#### [Aim]
Retype every line of the entries below verbatim, omitting the picture markers.

[Stored dataset entries]
--------------------

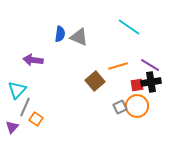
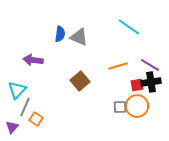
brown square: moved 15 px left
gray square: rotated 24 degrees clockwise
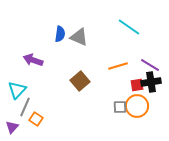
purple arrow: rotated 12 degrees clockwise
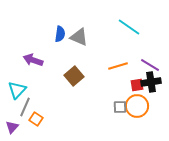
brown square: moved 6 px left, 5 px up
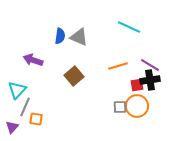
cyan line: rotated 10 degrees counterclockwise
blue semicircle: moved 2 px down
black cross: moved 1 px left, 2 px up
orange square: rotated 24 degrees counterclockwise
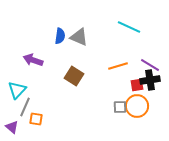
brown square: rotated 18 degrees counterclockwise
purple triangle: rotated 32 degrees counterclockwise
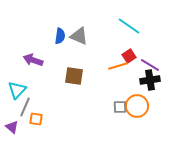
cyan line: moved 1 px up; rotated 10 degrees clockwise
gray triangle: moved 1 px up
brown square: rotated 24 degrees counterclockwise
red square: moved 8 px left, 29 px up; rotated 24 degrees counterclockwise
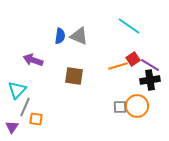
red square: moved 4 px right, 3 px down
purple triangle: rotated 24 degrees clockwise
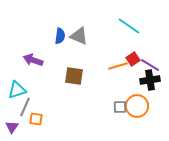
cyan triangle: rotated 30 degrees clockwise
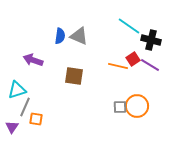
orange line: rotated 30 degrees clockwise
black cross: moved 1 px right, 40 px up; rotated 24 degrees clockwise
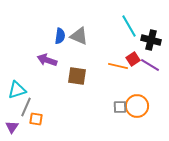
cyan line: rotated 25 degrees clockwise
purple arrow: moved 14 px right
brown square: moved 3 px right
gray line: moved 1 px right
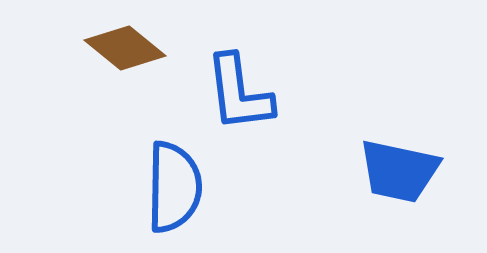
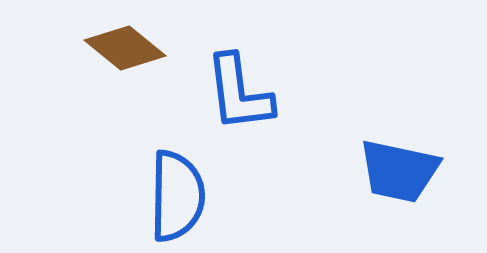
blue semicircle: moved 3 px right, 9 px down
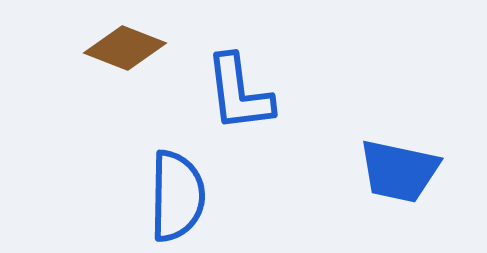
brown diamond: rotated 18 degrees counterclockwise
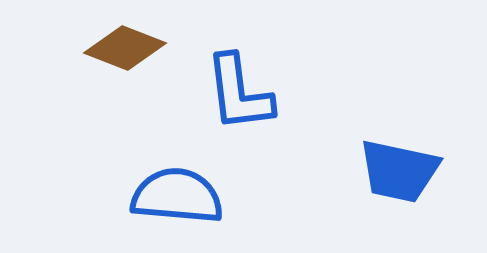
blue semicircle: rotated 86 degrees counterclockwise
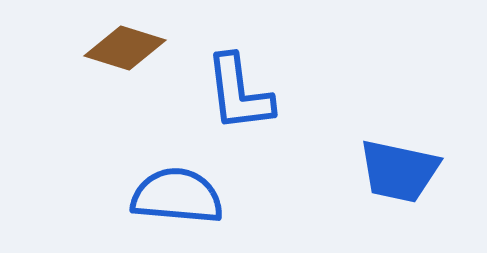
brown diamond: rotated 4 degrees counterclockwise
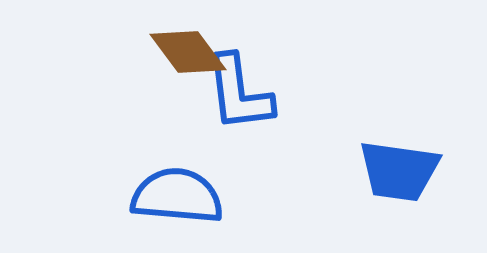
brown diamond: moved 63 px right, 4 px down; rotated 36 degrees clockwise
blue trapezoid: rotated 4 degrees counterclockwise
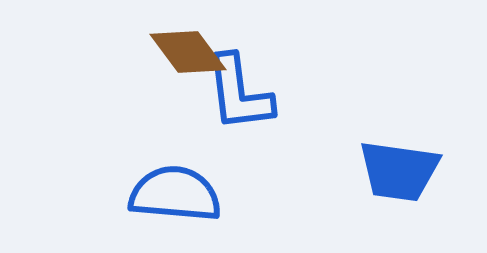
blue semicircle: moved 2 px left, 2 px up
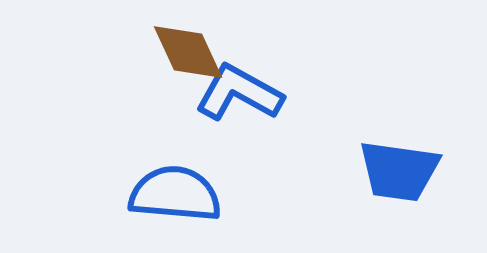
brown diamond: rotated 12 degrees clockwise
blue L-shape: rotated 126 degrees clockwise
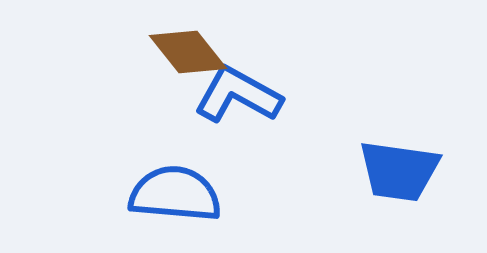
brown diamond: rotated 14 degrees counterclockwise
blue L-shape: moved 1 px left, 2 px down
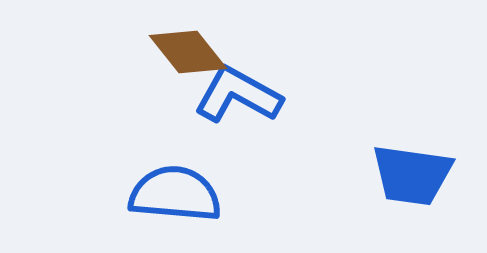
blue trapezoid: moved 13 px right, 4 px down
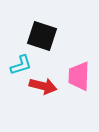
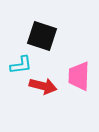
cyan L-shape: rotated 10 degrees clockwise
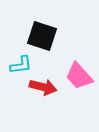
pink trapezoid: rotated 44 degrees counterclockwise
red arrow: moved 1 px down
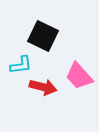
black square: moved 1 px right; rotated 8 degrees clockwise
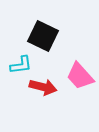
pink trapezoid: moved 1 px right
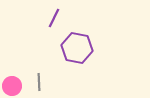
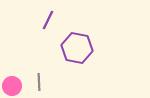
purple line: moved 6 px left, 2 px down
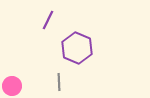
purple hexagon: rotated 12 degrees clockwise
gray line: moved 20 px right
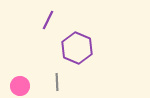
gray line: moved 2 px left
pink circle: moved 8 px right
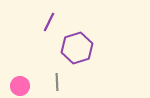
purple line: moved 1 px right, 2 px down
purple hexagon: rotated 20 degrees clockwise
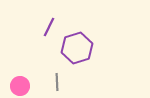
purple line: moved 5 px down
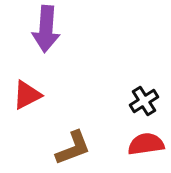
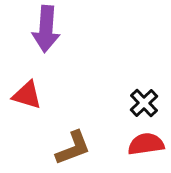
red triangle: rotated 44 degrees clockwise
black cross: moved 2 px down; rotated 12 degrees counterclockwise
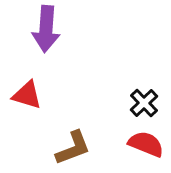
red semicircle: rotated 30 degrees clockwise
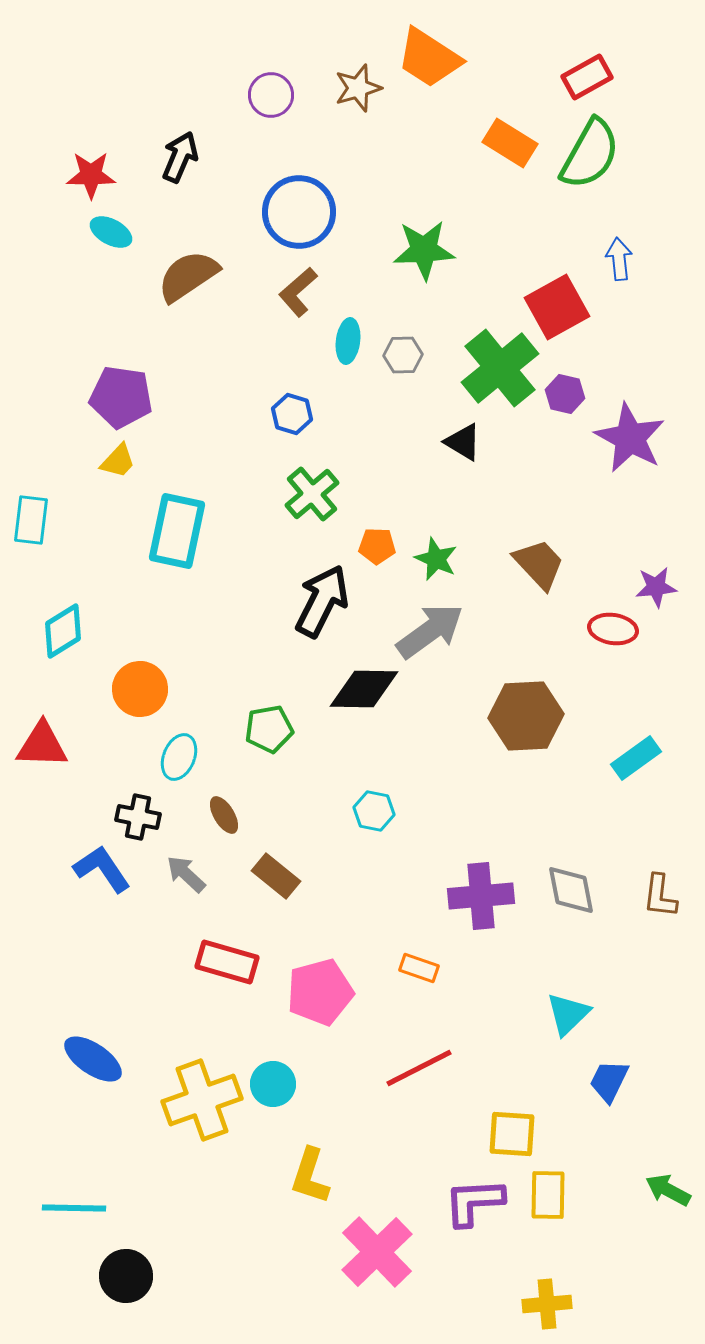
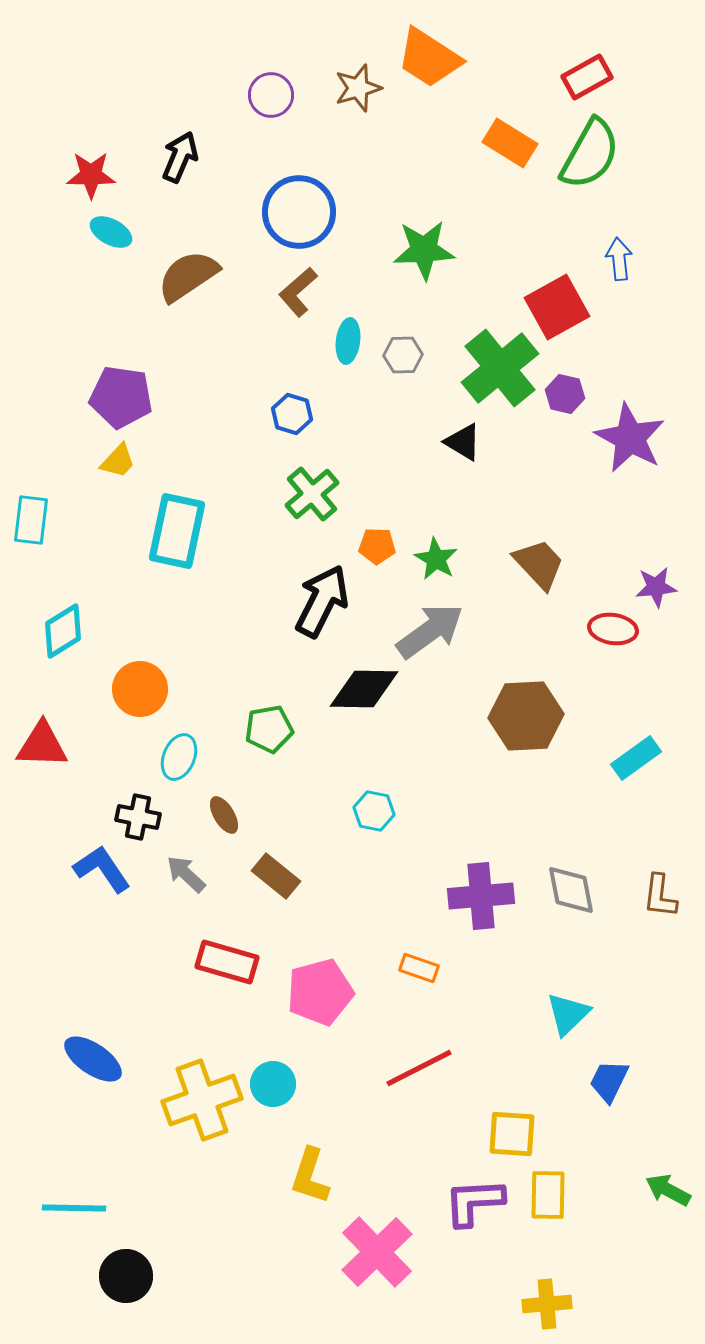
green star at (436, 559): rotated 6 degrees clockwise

--------------------

#### [Response]
brown square: moved 15 px left
gray square: rotated 24 degrees clockwise
purple arrow: rotated 12 degrees clockwise
brown square: moved 6 px left, 5 px up
cyan line: rotated 10 degrees counterclockwise
blue semicircle: moved 2 px down
black cross: moved 1 px left, 2 px up
orange square: rotated 24 degrees counterclockwise
brown square: rotated 18 degrees counterclockwise
purple triangle: rotated 32 degrees counterclockwise
cyan line: moved 1 px up; rotated 10 degrees clockwise
gray triangle: moved 1 px up
brown square: rotated 24 degrees counterclockwise
red square: moved 8 px left, 29 px up; rotated 24 degrees counterclockwise
red square: moved 4 px right, 3 px down
purple triangle: rotated 24 degrees clockwise
cyan triangle: rotated 30 degrees clockwise
orange line: rotated 30 degrees clockwise
black cross: moved 1 px right, 40 px up; rotated 24 degrees clockwise
cyan line: rotated 25 degrees clockwise
purple arrow: moved 14 px right
brown square: moved 3 px right
gray line: moved 1 px right
blue semicircle: moved 3 px right, 9 px down
brown diamond: rotated 18 degrees counterclockwise
blue semicircle: rotated 86 degrees counterclockwise
brown diamond: rotated 4 degrees counterclockwise
brown diamond: moved 63 px right, 4 px down; rotated 36 degrees clockwise
blue trapezoid: rotated 4 degrees counterclockwise
blue semicircle: moved 2 px left, 2 px up
brown diamond: rotated 12 degrees clockwise
blue L-shape: rotated 126 degrees clockwise
brown diamond: rotated 14 degrees counterclockwise
blue L-shape: moved 1 px left, 2 px down
blue trapezoid: moved 13 px right, 4 px down
cyan L-shape: rotated 10 degrees clockwise
pink trapezoid: rotated 44 degrees counterclockwise
red arrow: moved 1 px down
black square: moved 1 px right; rotated 8 degrees clockwise
pink trapezoid: moved 1 px right
purple line: moved 6 px left, 2 px down
purple hexagon: rotated 12 degrees clockwise
gray line: moved 20 px right
gray line: moved 2 px left
pink circle: moved 8 px right
purple line: moved 1 px right, 2 px down
purple hexagon: rotated 20 degrees clockwise
purple line: moved 5 px down
red triangle: rotated 44 degrees clockwise
black cross: moved 2 px down; rotated 12 degrees counterclockwise
red semicircle: rotated 30 degrees clockwise
green star at (436, 559): rotated 6 degrees clockwise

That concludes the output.